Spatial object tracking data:
══════════════════════════════

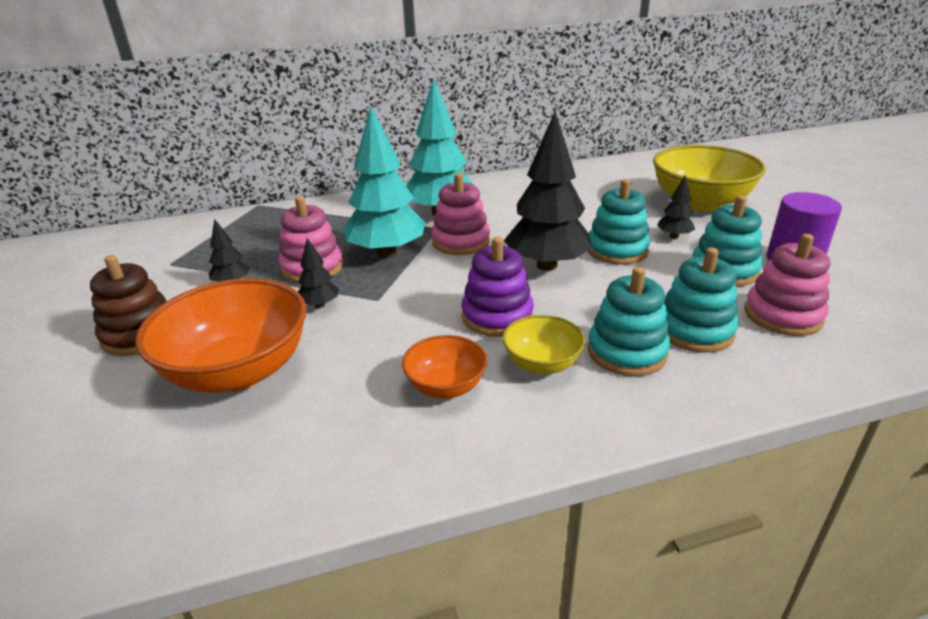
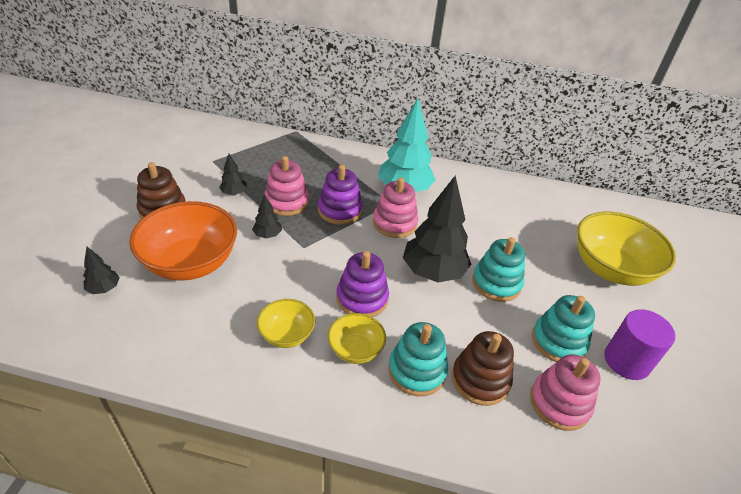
camera: 25 degrees right, 10 degrees up
turquoise tree [343,106,425,258] -> purple stacking toy [318,165,363,225]
orange bowl [402,335,487,399] -> yellow bowl [257,299,315,348]
black tree [657,176,695,239] -> black tree moved to [83,247,120,294]
turquoise stacking toy [664,247,738,353] -> brown stacking toy [452,331,514,406]

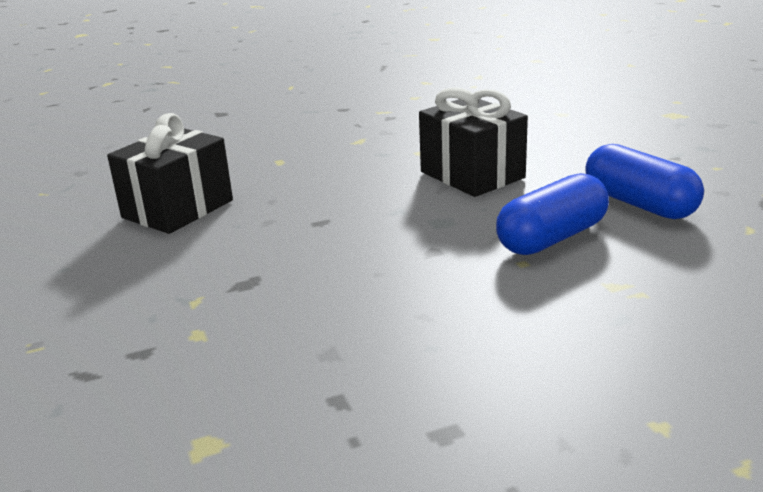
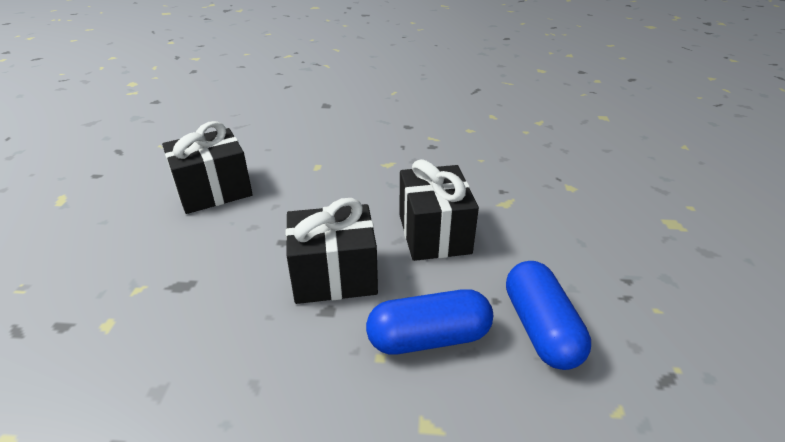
camera: 25 degrees right, 10 degrees up
none -> black gift [286,198,378,304]

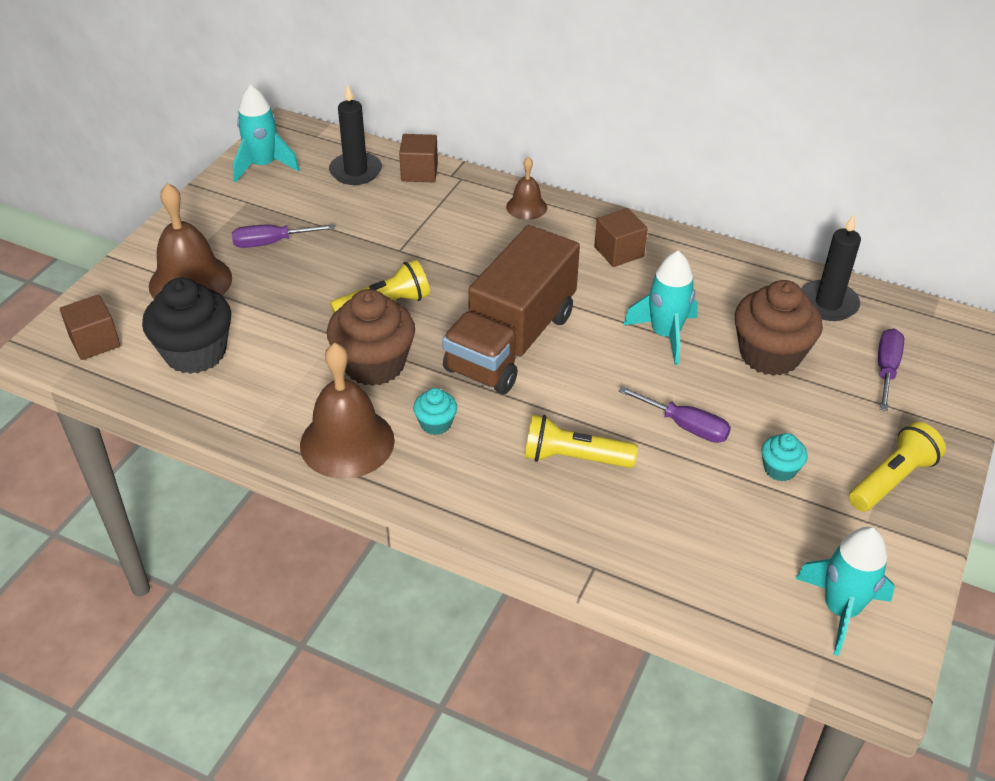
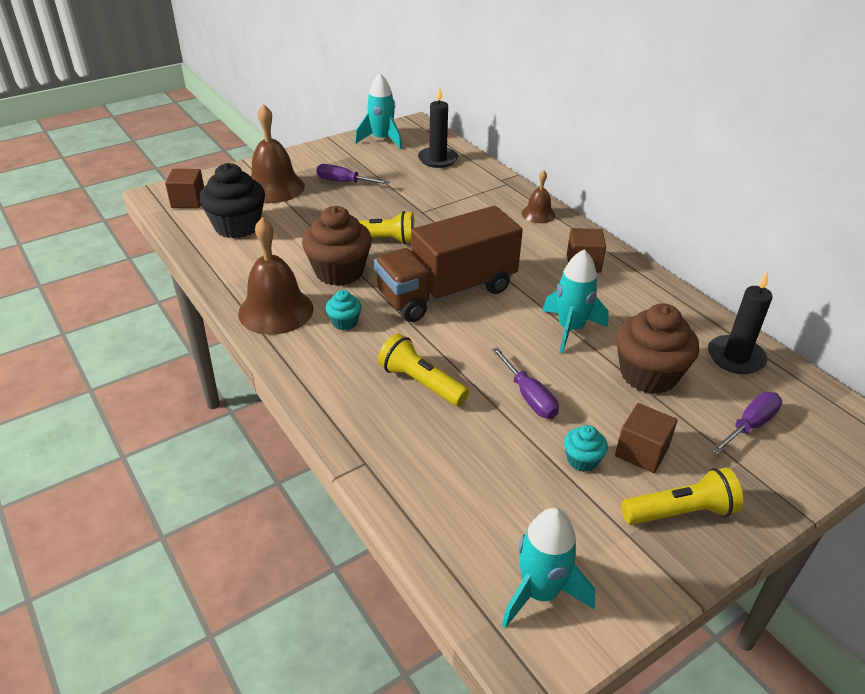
camera: 30 degrees right, 5 degrees down
brown cube [399,134,438,182] -> brown cube moved to [615,403,678,473]

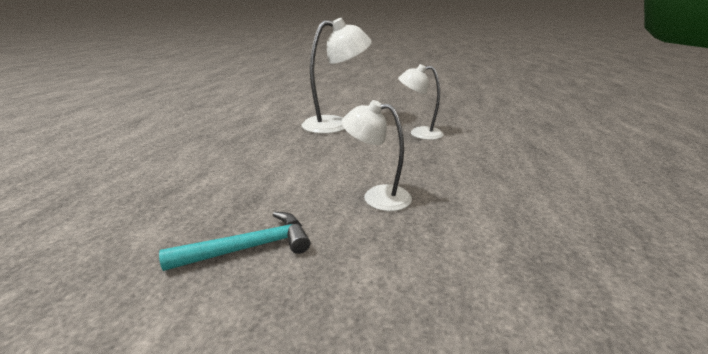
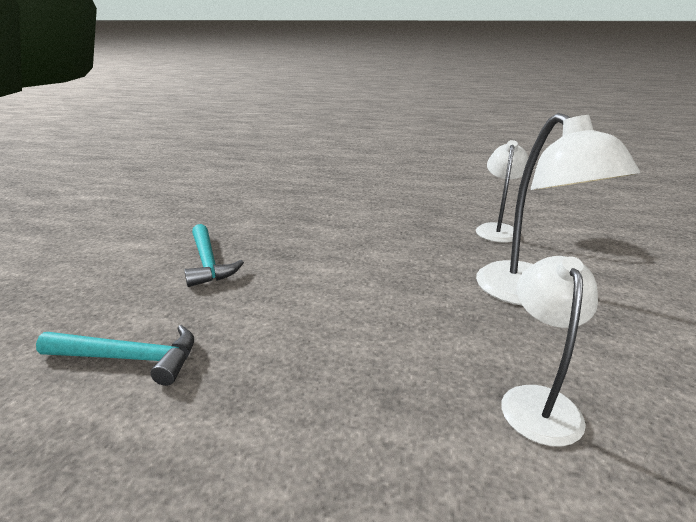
camera: 90 degrees right, 0 degrees up
white lamp [342,100,412,211] -> white lamp moved to [476,140,528,243]
none -> turquoise hammer [36,325,194,386]

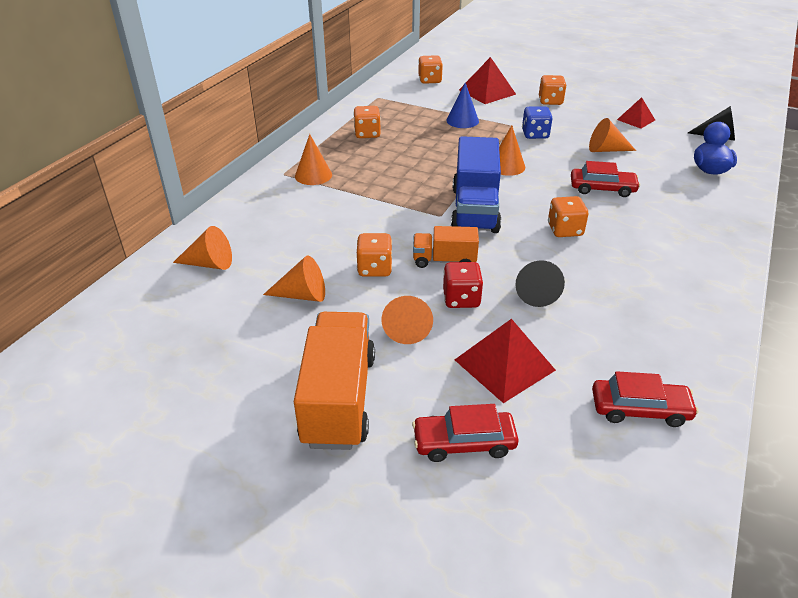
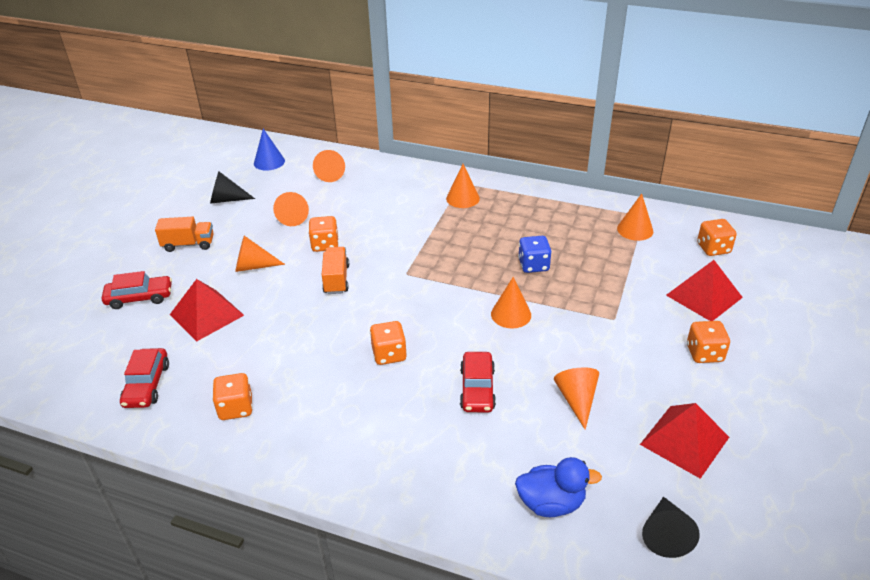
camera: 85 degrees right, 0 degrees up
orange truck [294,312,375,450] -> orange truck [155,217,214,252], size x0.56
orange dice [353,106,381,138] -> orange dice moved to [212,373,253,420]
red car [412,404,519,462] -> red car turned 90 degrees clockwise [102,271,172,309]
red dice [443,262,483,308] -> none
blue cone [446,83,479,128] -> blue cone moved to [254,129,285,171]
blue truck [451,136,501,233] -> none
black cone [515,260,565,307] -> black cone moved to [210,172,255,204]
blue dice [522,107,553,139] -> blue dice moved to [518,236,552,273]
red pyramid [617,97,655,129] -> red pyramid [640,403,729,479], size x1.61
none -> orange cone [617,193,653,241]

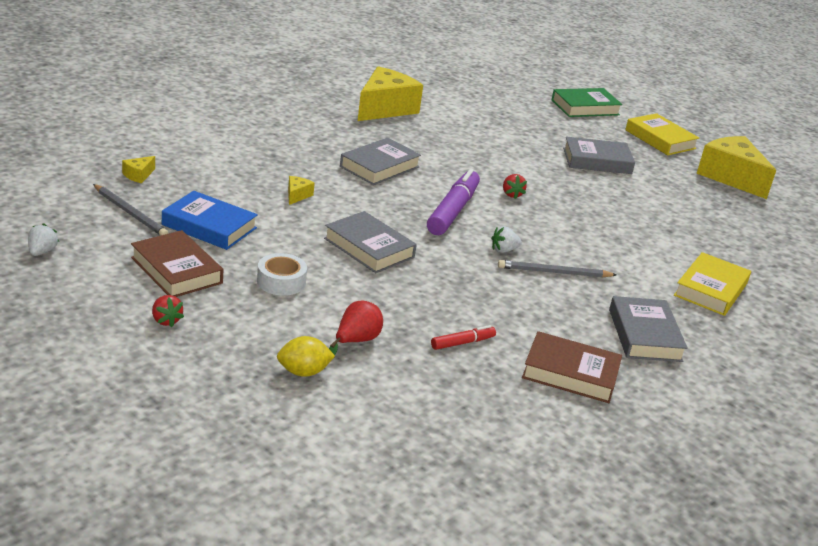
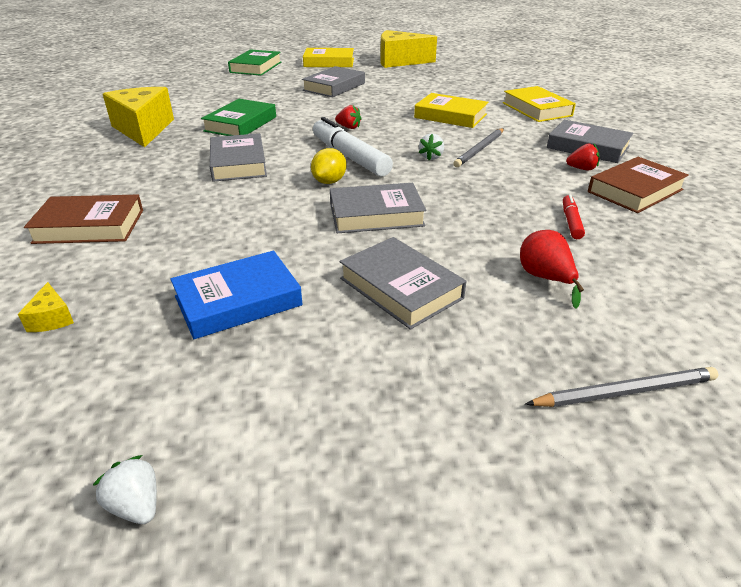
camera: 50 degrees left, 5 degrees up
grey pencil [93,184,168,236] -> grey pencil moved to [525,367,719,407]
brown book [131,230,224,297] -> brown book moved to [24,195,143,244]
red strawberry [152,295,184,327] -> red strawberry moved to [566,144,599,170]
white tape [257,253,307,296] -> grey book [340,237,466,330]
yellow lemon [277,336,335,377] -> yellow lemon moved to [311,148,347,184]
yellow cheese [288,176,315,205] -> none
purple marker [427,169,480,235] -> white marker [313,117,393,177]
none -> green book [201,99,276,136]
none -> yellow book [414,93,488,128]

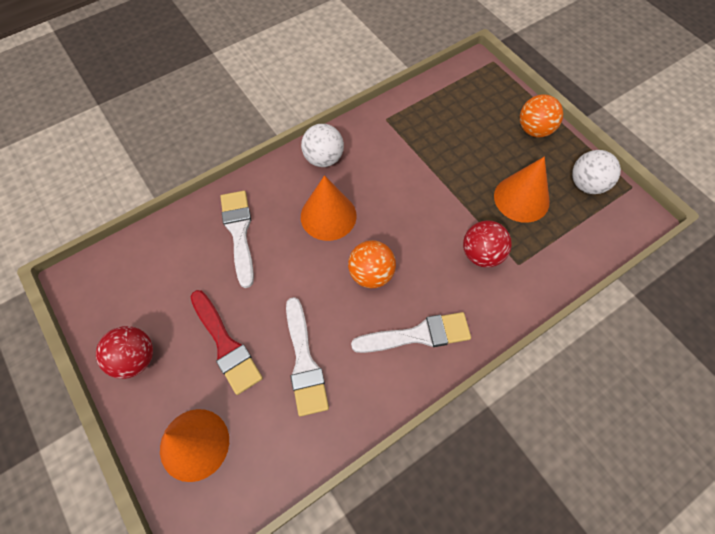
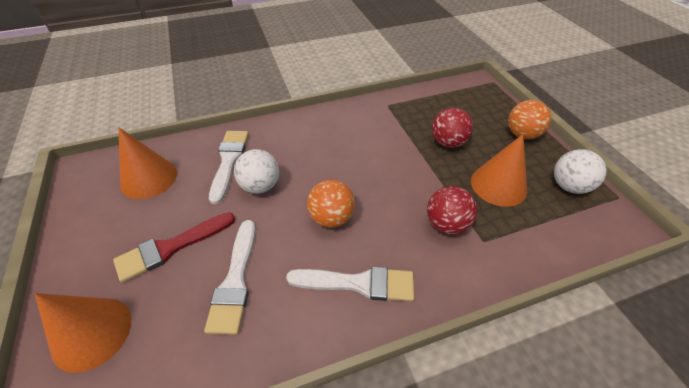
camera: 15 degrees right, 15 degrees down
red ball [96,326,153,379] -> red ball moved to [432,108,473,148]
red brush [191,290,263,395] -> red brush turned 75 degrees clockwise [113,212,235,283]
white ball [301,124,344,167] -> white ball moved to [234,149,279,194]
orange cone [301,175,357,241] -> orange cone moved to [119,128,177,199]

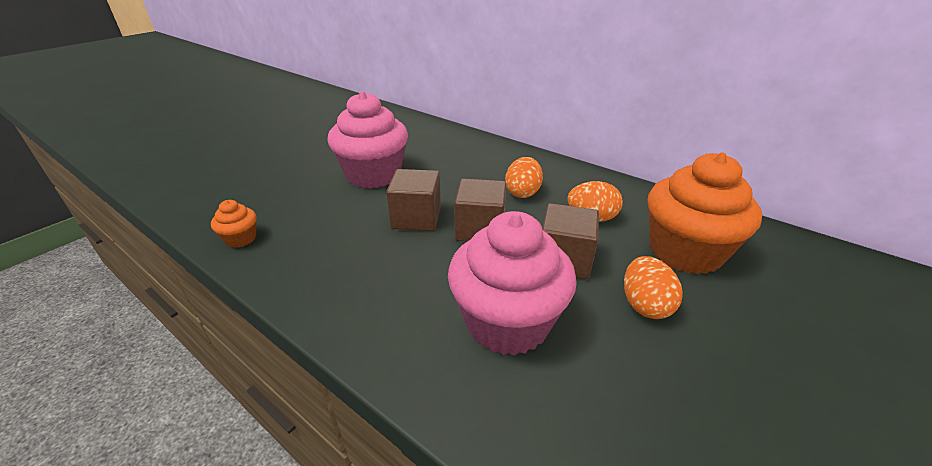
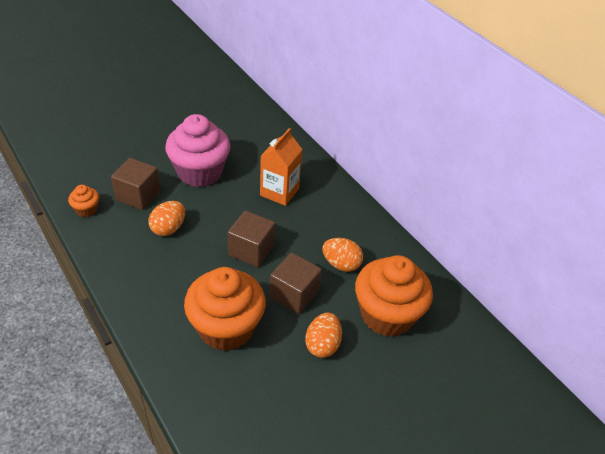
camera: 15 degrees right, 10 degrees up
brown cube [386,169,441,231] -> brown cube moved to [111,158,160,210]
pink cupcake [448,211,577,356] -> orange cupcake [184,267,266,351]
orange egg [505,157,543,198] -> orange egg moved to [148,201,185,236]
none -> orange carton [260,128,303,206]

══════════════════════════════

* _Task objective_:
Reproduce only the lines from the beginning of the data through the line that contains "black tree [657,176,695,239]", both included, and please drop the pictures.

* _Solution for this task_:
camera: 25 degrees right, 10 degrees up
turquoise tree [343,106,425,258] -> purple stacking toy [318,165,363,225]
orange bowl [402,335,487,399] -> yellow bowl [257,299,315,348]
black tree [657,176,695,239] -> black tree moved to [83,247,120,294]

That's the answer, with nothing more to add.